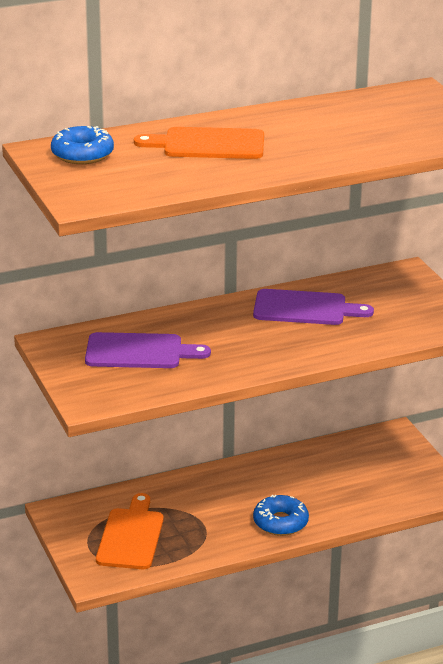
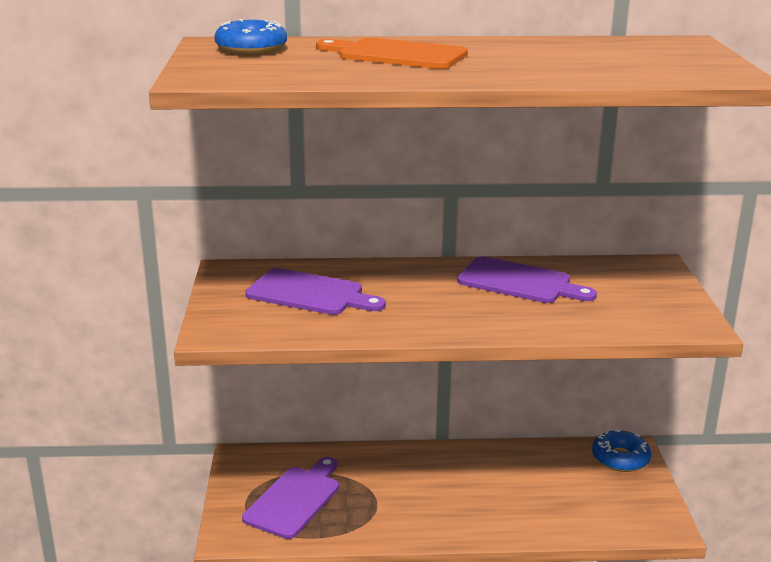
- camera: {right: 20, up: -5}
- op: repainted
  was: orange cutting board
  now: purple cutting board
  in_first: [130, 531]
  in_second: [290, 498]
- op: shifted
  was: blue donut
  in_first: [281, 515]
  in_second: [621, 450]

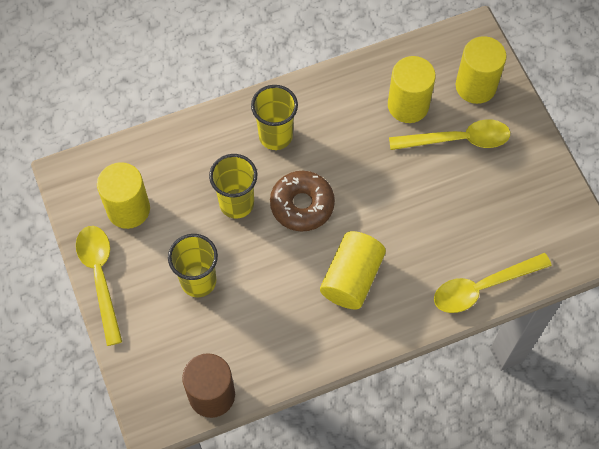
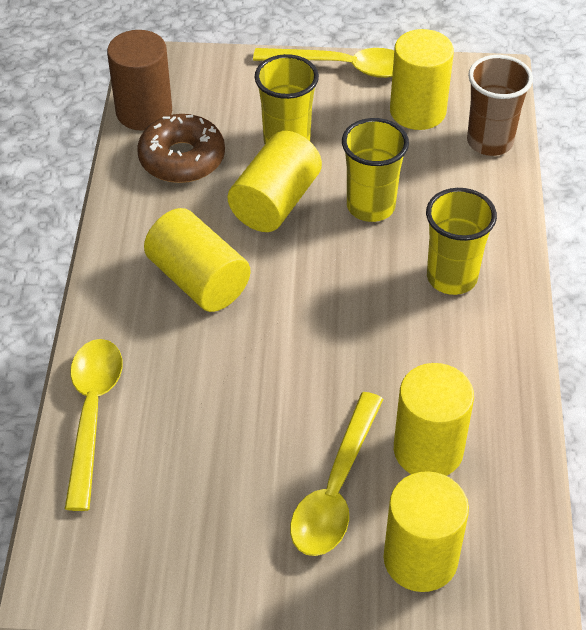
- camera: {right: 115, up: -15}
- op: shifted
  was: brown donut
  in_first: [302, 201]
  in_second: [181, 148]
- op: new
  now: yellow cylinder
  in_second: [275, 181]
- op: new
  now: brown cup
  in_second: [500, 105]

#### Work order
Leave the pictures out and retype only the lines from the line with "in_first: [130, 531]" through the final line of the material, both ends included, word for word.

#### Answer space
  in_first: [130, 531]
  in_second: [290, 498]
- op: shifted
  was: blue donut
  in_first: [281, 515]
  in_second: [621, 450]

- camera: {right: 115, up: -15}
- op: shifted
  was: brown donut
  in_first: [302, 201]
  in_second: [181, 148]
- op: new
  now: yellow cylinder
  in_second: [275, 181]
- op: new
  now: brown cup
  in_second: [500, 105]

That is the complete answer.